(Scene change data)
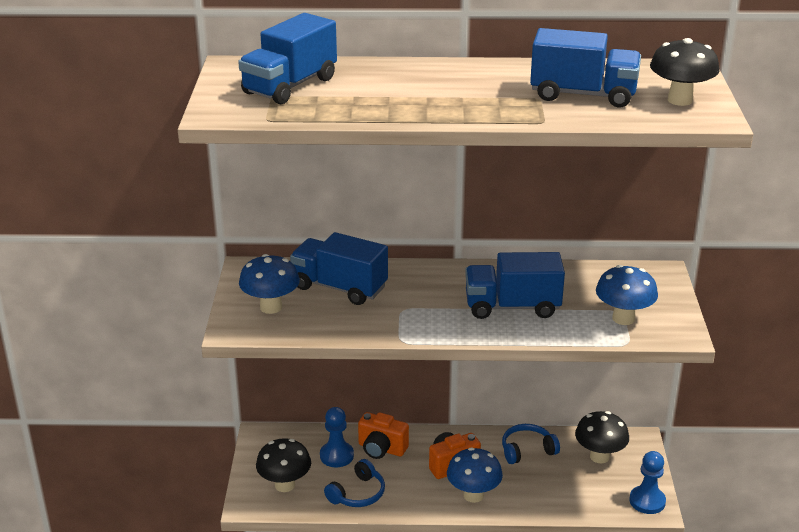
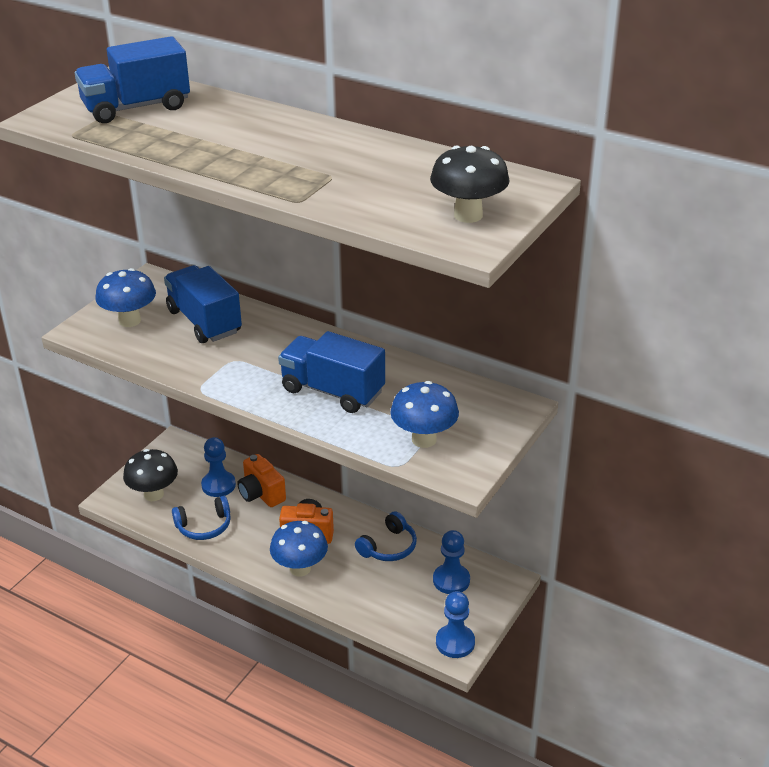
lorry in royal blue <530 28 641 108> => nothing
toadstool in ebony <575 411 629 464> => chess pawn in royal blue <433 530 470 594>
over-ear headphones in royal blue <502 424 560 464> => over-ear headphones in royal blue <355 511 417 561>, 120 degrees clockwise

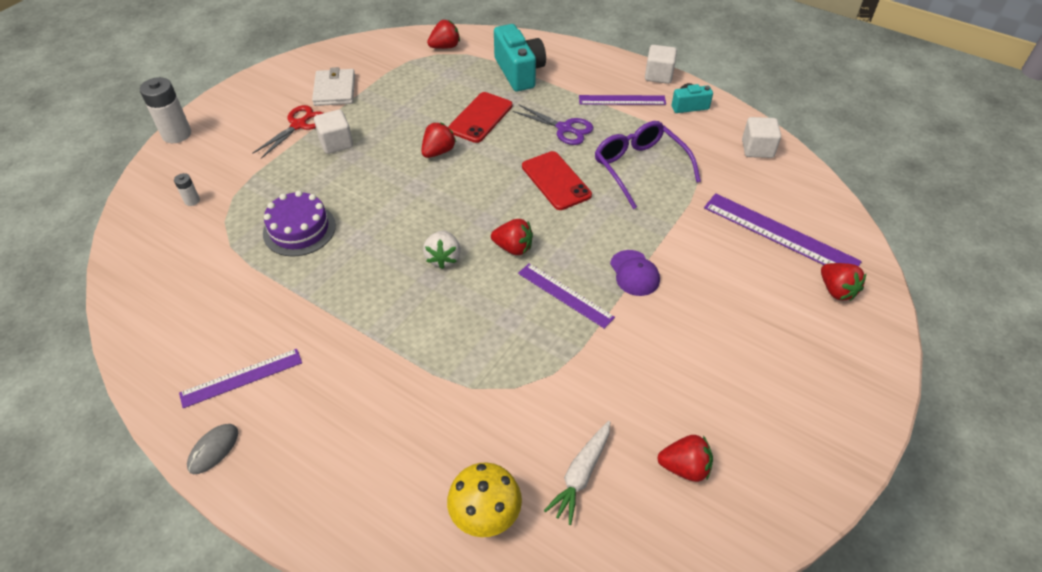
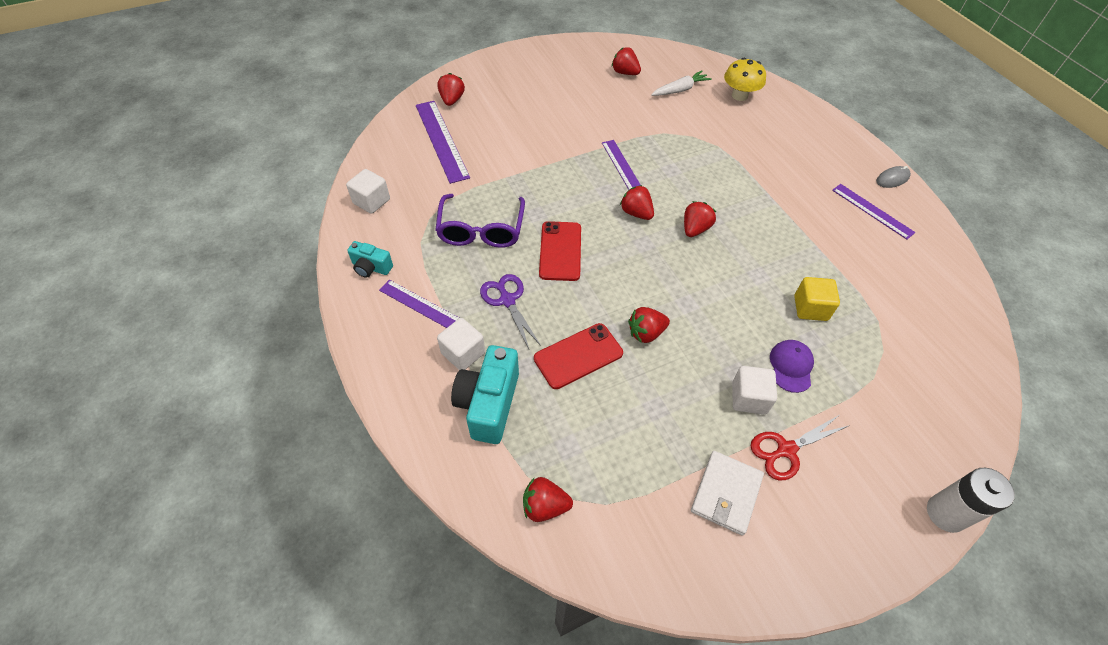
AA battery in pure white <174 173 200 206> => nothing
cap in royal purple <610 250 660 296> => cap in royal purple <770 340 814 393>, moved
cube in pure white <645 45 677 84> => cube in pure white <437 318 485 370>, moved
gateau in royal purple <263 190 336 257> => cube in yellow <794 277 840 321>
berry in pure white <423 231 461 269> => berry in red <684 201 716 237>
measuring stick in royal purple <179 349 302 408> => measuring stick in royal purple <832 184 915 240>, 45 degrees clockwise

#### WHAT IS NEEDED:
Each record should be written out exactly, and each image should be omitted.

#### SOLUTION BELOW:
lorry in royal blue <530 28 641 108> => nothing
toadstool in ebony <575 411 629 464> => chess pawn in royal blue <433 530 470 594>
over-ear headphones in royal blue <502 424 560 464> => over-ear headphones in royal blue <355 511 417 561>, 120 degrees clockwise

AA battery in pure white <174 173 200 206> => nothing
cap in royal purple <610 250 660 296> => cap in royal purple <770 340 814 393>, moved
cube in pure white <645 45 677 84> => cube in pure white <437 318 485 370>, moved
gateau in royal purple <263 190 336 257> => cube in yellow <794 277 840 321>
berry in pure white <423 231 461 269> => berry in red <684 201 716 237>
measuring stick in royal purple <179 349 302 408> => measuring stick in royal purple <832 184 915 240>, 45 degrees clockwise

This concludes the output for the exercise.